Task directions.
Below are entries. Reproduce exactly the lines between the line holding "turquoise teapot [389,387,465,431]" and the line holding "none -> blue bottle [553,124,593,232]", inclusive, and only those.

The data.
- Opening Delimiter -

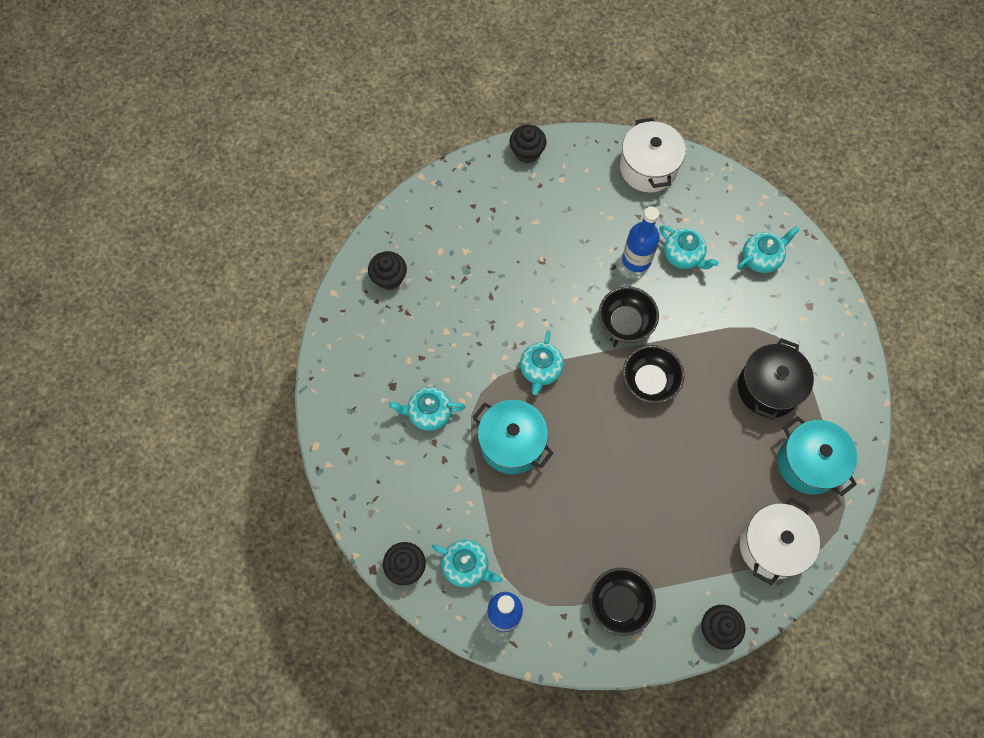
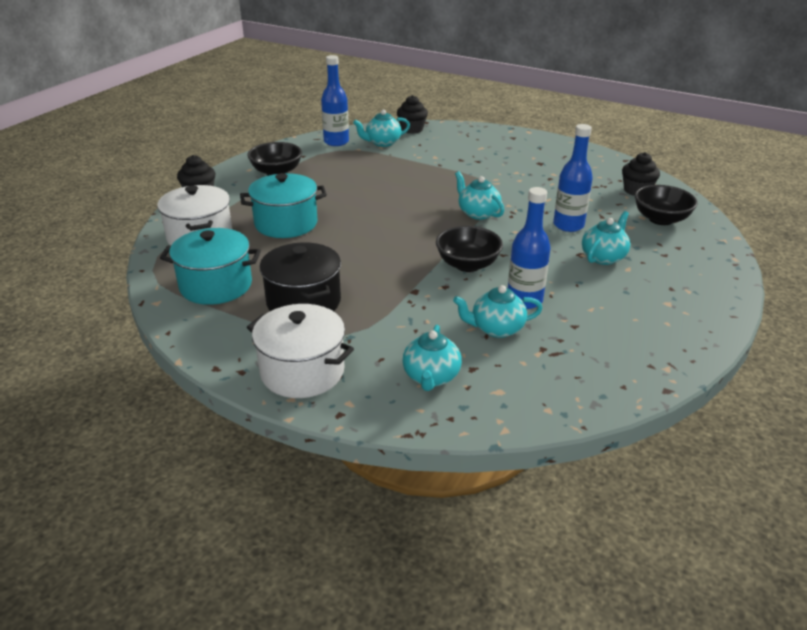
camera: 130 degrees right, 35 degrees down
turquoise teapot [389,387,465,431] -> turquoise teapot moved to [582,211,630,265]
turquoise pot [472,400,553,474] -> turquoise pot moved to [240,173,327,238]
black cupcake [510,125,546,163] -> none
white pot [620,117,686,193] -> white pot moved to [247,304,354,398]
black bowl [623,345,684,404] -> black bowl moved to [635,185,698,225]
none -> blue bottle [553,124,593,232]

- Closing Delimiter -
- Opening Delimiter -

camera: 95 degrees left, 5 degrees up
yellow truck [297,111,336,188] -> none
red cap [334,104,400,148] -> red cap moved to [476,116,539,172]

- Closing Delimiter -
- Opening Delimiter -

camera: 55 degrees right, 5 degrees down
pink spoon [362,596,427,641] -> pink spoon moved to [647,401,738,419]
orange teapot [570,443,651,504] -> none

- Closing Delimiter -

Written answer.
turquoise teapot [389,387,465,431] -> turquoise teapot moved to [582,211,630,265]
turquoise pot [472,400,553,474] -> turquoise pot moved to [240,173,327,238]
black cupcake [510,125,546,163] -> none
white pot [620,117,686,193] -> white pot moved to [247,304,354,398]
black bowl [623,345,684,404] -> black bowl moved to [635,185,698,225]
none -> blue bottle [553,124,593,232]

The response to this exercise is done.